> [ASSIGNED TASK]
Set down each entry from the block beneath, exactly as written.

(Edit difference data)
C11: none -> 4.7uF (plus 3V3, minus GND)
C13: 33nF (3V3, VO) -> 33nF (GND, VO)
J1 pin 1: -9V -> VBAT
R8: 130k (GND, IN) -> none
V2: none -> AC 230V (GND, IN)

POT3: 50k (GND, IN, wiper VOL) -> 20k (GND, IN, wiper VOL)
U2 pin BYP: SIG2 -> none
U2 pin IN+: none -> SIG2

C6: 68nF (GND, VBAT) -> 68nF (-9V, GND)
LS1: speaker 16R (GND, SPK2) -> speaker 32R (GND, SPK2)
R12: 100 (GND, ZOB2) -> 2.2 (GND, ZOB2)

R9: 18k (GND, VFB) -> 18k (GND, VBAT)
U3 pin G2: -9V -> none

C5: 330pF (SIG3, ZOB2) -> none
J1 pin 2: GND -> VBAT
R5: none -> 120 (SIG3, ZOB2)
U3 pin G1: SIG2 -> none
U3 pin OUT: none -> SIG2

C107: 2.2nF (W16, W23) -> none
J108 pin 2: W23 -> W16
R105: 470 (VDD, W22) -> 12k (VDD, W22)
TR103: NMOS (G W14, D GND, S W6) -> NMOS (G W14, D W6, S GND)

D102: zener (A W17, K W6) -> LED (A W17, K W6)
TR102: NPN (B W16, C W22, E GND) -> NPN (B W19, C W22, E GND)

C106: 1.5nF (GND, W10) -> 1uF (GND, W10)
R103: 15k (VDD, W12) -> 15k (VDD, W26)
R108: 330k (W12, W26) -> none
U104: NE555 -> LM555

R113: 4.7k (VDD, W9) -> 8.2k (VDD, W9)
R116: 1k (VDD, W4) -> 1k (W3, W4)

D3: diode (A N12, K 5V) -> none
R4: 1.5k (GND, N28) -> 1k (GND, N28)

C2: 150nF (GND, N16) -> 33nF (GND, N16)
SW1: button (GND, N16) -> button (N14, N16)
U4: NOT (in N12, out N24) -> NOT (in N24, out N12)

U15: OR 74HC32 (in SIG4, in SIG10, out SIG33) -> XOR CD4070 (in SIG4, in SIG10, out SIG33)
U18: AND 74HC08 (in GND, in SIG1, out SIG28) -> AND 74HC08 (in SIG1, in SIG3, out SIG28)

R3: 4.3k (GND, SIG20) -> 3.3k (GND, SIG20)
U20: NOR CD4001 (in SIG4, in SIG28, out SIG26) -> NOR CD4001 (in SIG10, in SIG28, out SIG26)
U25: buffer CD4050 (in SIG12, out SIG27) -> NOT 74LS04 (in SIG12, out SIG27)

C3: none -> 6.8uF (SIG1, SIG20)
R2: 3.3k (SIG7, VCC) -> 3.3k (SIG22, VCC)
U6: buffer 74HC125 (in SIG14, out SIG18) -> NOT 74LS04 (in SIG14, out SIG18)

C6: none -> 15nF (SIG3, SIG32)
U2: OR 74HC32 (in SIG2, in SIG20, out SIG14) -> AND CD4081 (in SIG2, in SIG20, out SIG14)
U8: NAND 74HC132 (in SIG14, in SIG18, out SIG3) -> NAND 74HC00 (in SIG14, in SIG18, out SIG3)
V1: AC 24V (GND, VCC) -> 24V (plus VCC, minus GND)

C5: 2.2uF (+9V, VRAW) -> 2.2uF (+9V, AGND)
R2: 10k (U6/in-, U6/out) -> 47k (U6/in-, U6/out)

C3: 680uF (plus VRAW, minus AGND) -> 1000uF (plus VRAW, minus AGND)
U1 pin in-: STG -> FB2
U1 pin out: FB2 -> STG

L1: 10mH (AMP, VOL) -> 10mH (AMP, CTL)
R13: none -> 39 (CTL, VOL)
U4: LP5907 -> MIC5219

> [EXPECTED ANSWER]
C11: none -> 4.7uF (plus 3V3, minus GND)
C13: 33nF (3V3, VO) -> 33nF (GND, VO)
J1 pin 1: -9V -> VBAT
R8: 130k (GND, IN) -> none
V2: none -> AC 230V (GND, IN)

POT3: 50k (GND, IN, wiper VOL) -> 20k (GND, IN, wiper VOL)
U2 pin BYP: SIG2 -> none
U2 pin IN+: none -> SIG2

C6: 68nF (GND, VBAT) -> 68nF (-9V, GND)
LS1: speaker 16R (GND, SPK2) -> speaker 32R (GND, SPK2)
R12: 100 (GND, ZOB2) -> 2.2 (GND, ZOB2)

R9: 18k (GND, VFB) -> 18k (GND, VBAT)
U3 pin G2: -9V -> none

C5: 330pF (SIG3, ZOB2) -> none
J1 pin 2: GND -> VBAT
R5: none -> 120 (SIG3, ZOB2)
U3 pin G1: SIG2 -> none
U3 pin OUT: none -> SIG2

C107: 2.2nF (W16, W23) -> none
J108 pin 2: W23 -> W16
R105: 470 (VDD, W22) -> 12k (VDD, W22)
TR103: NMOS (G W14, D GND, S W6) -> NMOS (G W14, D W6, S GND)

D102: zener (A W17, K W6) -> LED (A W17, K W6)
TR102: NPN (B W16, C W22, E GND) -> NPN (B W19, C W22, E GND)

C106: 1.5nF (GND, W10) -> 1uF (GND, W10)
R103: 15k (VDD, W12) -> 15k (VDD, W26)
R108: 330k (W12, W26) -> none
U104: NE555 -> LM555

R113: 4.7k (VDD, W9) -> 8.2k (VDD, W9)
R116: 1k (VDD, W4) -> 1k (W3, W4)

D3: diode (A N12, K 5V) -> none
R4: 1.5k (GND, N28) -> 1k (GND, N28)

C2: 150nF (GND, N16) -> 33nF (GND, N16)
SW1: button (GND, N16) -> button (N14, N16)
U4: NOT (in N12, out N24) -> NOT (in N24, out N12)

U15: OR 74HC32 (in SIG4, in SIG10, out SIG33) -> XOR CD4070 (in SIG4, in SIG10, out SIG33)
U18: AND 74HC08 (in GND, in SIG1, out SIG28) -> AND 74HC08 (in SIG1, in SIG3, out SIG28)

R3: 4.3k (GND, SIG20) -> 3.3k (GND, SIG20)
U20: NOR CD4001 (in SIG4, in SIG28, out SIG26) -> NOR CD4001 (in SIG10, in SIG28, out SIG26)
U25: buffer CD4050 (in SIG12, out SIG27) -> NOT 74LS04 (in SIG12, out SIG27)

C3: none -> 6.8uF (SIG1, SIG20)
R2: 3.3k (SIG7, VCC) -> 3.3k (SIG22, VCC)
U6: buffer 74HC125 (in SIG14, out SIG18) -> NOT 74LS04 (in SIG14, out SIG18)

C6: none -> 15nF (SIG3, SIG32)
U2: OR 74HC32 (in SIG2, in SIG20, out SIG14) -> AND CD4081 (in SIG2, in SIG20, out SIG14)
U8: NAND 74HC132 (in SIG14, in SIG18, out SIG3) -> NAND 74HC00 (in SIG14, in SIG18, out SIG3)
V1: AC 24V (GND, VCC) -> 24V (plus VCC, minus GND)

C5: 2.2uF (+9V, VRAW) -> 2.2uF (+9V, AGND)
R2: 10k (U6/in-, U6/out) -> 47k (U6/in-, U6/out)

C3: 680uF (plus VRAW, minus AGND) -> 1000uF (plus VRAW, minus AGND)
U1 pin in-: STG -> FB2
U1 pin out: FB2 -> STG

L1: 10mH (AMP, VOL) -> 10mH (AMP, CTL)
R13: none -> 39 (CTL, VOL)
U4: LP5907 -> MIC5219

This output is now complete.